THE TASK — Repeat each line of the material below exactly as it appears, minus any pictures.

RECORDED INFORMATION —
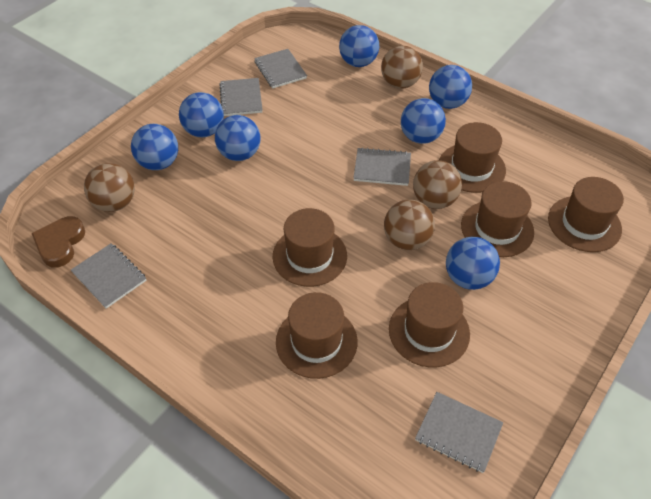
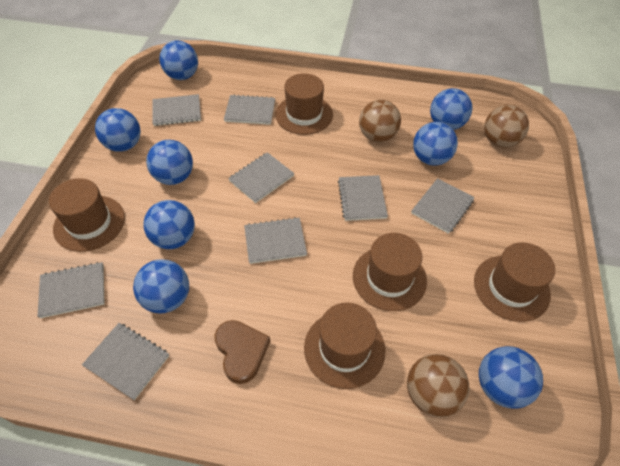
blue ball: 7 -> 8
brown ball: 4 -> 3
brown hat: 6 -> 5
grey notebook: 5 -> 8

WORKED SOLUTION —
blue ball: 7 -> 8
brown ball: 4 -> 3
brown hat: 6 -> 5
grey notebook: 5 -> 8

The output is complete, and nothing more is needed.